Within the listing below, please copy exactly the lines between the line holding "orange ring: 5 -> 4" and the line holding "white pyramid: 3 -> 1", inclusive.

● DATA FOR ANALYSIS
● ● ● ●
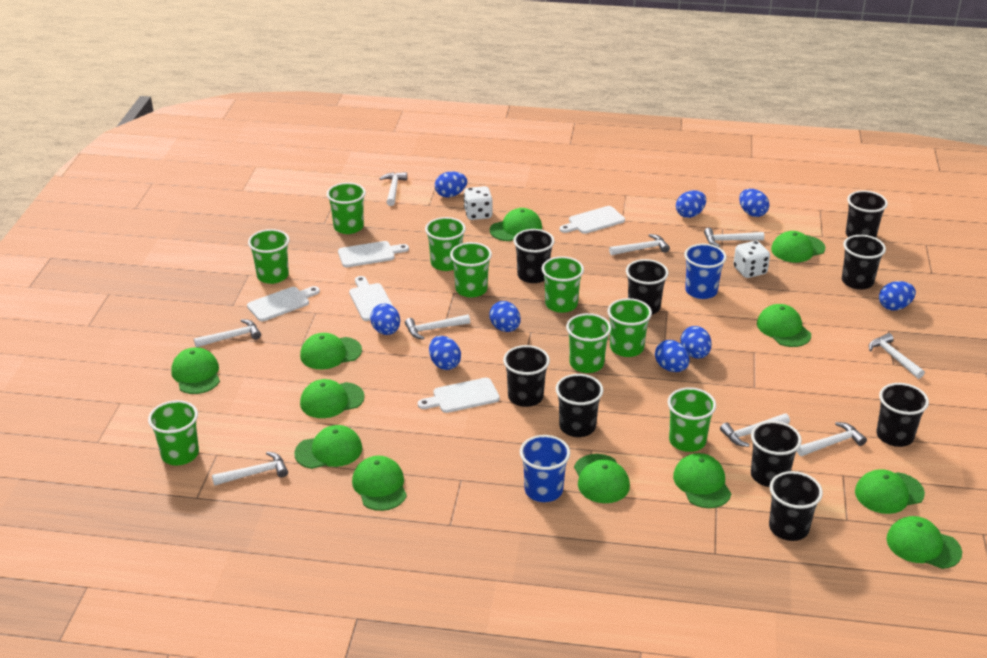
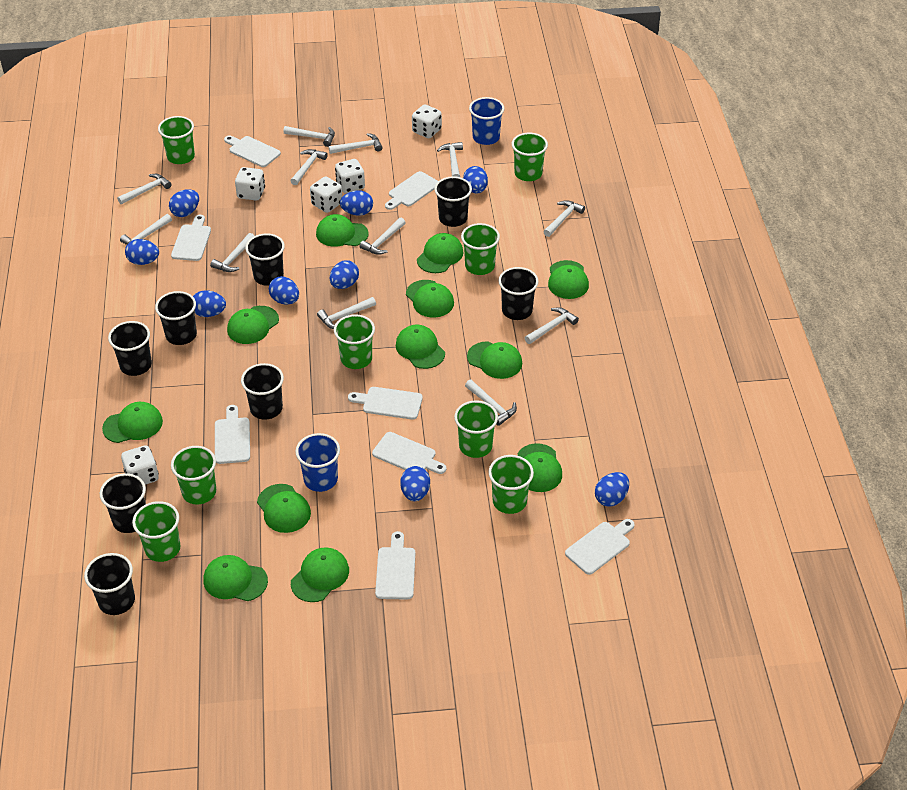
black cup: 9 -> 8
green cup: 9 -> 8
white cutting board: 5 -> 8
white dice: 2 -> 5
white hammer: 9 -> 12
● ● ● ●
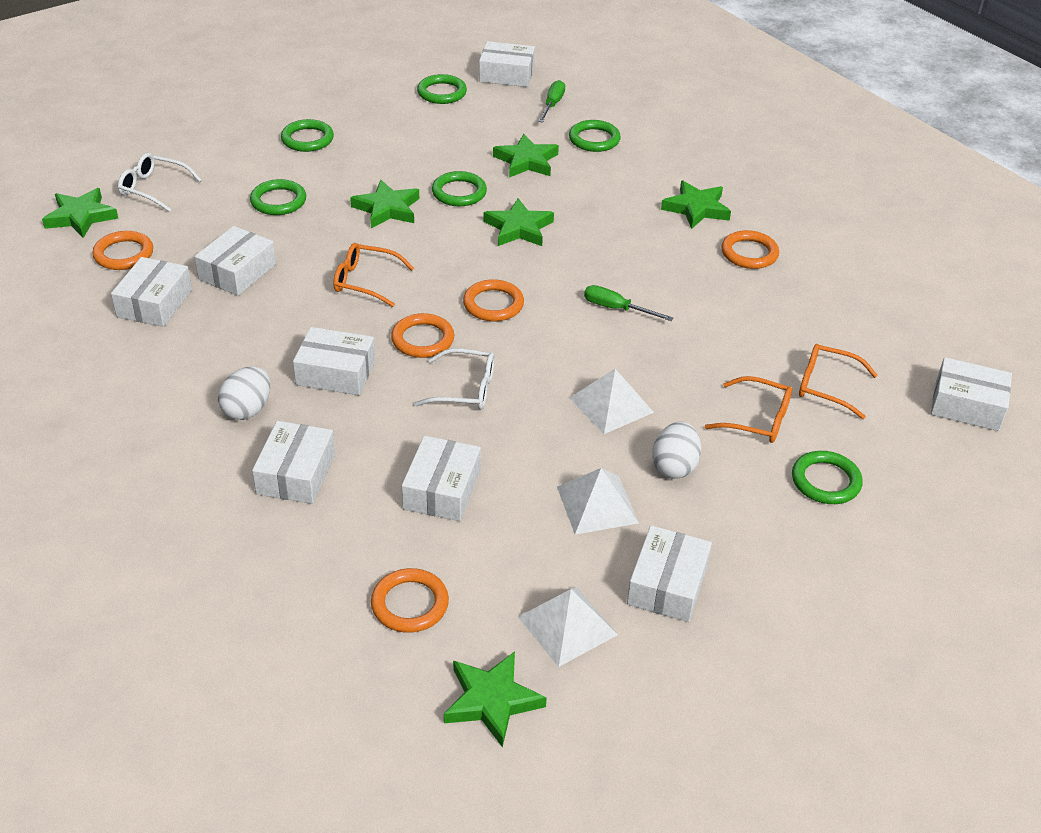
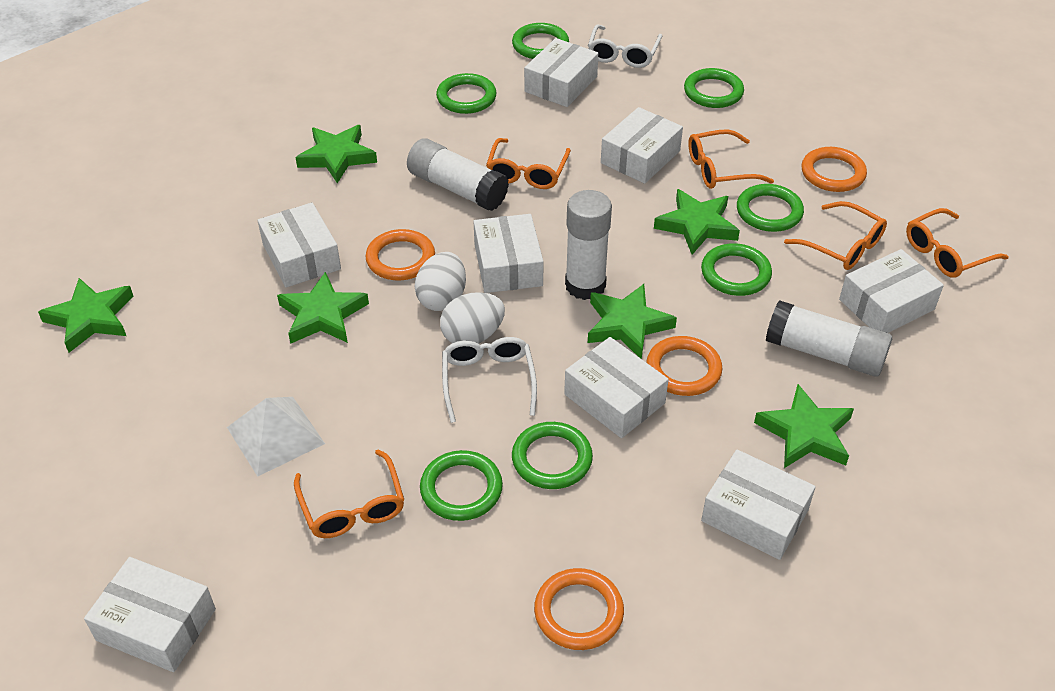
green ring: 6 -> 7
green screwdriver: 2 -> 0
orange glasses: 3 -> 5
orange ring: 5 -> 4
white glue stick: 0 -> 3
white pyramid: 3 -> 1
● ● ● ●
● RESULT OF THIS TASK
orange ring: 5 -> 4
white glue stick: 0 -> 3
white pyramid: 3 -> 1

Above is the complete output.